(Data provided)

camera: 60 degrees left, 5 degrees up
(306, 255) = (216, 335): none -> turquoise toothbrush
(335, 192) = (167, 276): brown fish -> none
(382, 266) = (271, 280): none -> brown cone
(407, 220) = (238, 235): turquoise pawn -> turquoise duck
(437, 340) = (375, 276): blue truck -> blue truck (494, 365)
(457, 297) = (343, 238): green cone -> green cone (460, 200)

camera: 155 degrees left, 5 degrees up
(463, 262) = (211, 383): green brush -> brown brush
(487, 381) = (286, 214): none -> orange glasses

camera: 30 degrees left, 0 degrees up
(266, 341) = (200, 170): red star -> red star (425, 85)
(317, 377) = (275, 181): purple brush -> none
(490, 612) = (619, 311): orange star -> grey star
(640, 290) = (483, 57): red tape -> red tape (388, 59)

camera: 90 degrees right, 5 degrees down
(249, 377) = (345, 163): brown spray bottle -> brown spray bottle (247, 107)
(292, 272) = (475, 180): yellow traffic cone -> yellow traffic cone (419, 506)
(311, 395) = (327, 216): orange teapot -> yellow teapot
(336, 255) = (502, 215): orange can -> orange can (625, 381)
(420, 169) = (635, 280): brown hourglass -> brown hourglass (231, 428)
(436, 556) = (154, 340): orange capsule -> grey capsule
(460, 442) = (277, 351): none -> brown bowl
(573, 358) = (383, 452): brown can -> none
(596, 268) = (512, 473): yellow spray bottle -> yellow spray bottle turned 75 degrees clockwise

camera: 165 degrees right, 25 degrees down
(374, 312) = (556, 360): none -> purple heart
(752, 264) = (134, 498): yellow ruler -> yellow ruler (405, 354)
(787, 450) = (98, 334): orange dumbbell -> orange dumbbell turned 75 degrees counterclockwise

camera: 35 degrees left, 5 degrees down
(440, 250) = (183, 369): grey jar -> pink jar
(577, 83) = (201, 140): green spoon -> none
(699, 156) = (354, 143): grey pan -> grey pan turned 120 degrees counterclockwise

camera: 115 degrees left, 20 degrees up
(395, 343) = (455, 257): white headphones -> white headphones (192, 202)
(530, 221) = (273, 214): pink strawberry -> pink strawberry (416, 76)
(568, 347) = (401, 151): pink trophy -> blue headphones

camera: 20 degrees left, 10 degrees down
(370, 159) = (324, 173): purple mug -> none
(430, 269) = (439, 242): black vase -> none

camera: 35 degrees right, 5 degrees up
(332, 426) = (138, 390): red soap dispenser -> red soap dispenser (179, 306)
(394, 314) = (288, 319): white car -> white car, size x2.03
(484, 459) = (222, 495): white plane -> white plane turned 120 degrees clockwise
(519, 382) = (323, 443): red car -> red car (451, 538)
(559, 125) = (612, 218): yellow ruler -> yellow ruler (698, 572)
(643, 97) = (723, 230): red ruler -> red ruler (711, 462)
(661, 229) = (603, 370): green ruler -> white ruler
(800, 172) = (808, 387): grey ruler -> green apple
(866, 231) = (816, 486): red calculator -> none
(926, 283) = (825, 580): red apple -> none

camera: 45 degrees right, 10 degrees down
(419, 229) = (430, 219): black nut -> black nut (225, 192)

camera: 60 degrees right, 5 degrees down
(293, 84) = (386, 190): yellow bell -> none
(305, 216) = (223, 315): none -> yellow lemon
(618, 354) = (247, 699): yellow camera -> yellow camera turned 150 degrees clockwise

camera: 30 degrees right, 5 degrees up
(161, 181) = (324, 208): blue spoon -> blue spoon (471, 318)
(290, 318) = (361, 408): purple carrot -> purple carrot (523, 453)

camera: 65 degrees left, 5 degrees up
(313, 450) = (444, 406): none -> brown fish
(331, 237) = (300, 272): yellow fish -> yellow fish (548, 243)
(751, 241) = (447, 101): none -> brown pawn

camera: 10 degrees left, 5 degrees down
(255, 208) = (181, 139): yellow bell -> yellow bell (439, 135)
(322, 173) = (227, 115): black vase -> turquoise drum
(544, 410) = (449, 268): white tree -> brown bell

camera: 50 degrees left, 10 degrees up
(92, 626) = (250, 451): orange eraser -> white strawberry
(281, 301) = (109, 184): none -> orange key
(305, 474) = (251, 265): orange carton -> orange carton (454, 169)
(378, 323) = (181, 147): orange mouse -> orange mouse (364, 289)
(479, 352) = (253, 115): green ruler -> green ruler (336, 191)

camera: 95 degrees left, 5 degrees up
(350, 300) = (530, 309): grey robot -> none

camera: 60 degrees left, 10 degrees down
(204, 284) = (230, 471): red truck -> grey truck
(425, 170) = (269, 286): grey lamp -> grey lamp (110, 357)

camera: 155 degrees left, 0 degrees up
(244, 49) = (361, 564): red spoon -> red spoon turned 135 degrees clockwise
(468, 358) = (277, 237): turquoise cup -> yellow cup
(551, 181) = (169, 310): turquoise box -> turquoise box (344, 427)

(End Data provided)

__Aim of the exercise__. The reply should hold only the lines of the listing above starting at the line containing "(322, 173) = (227, 115): black" and ending at the line containing "(350, 300) = (530, 309): grey robot -> none", exactly as written.

__Solution to this task__.
(322, 173) = (227, 115): black vase -> turquoise drum
(544, 410) = (449, 268): white tree -> brown bell

camera: 50 degrees left, 10 degrees up
(92, 626) = (250, 451): orange eraser -> white strawberry
(281, 301) = (109, 184): none -> orange key
(305, 474) = (251, 265): orange carton -> orange carton (454, 169)
(378, 323) = (181, 147): orange mouse -> orange mouse (364, 289)
(479, 352) = (253, 115): green ruler -> green ruler (336, 191)

camera: 95 degrees left, 5 degrees up
(350, 300) = (530, 309): grey robot -> none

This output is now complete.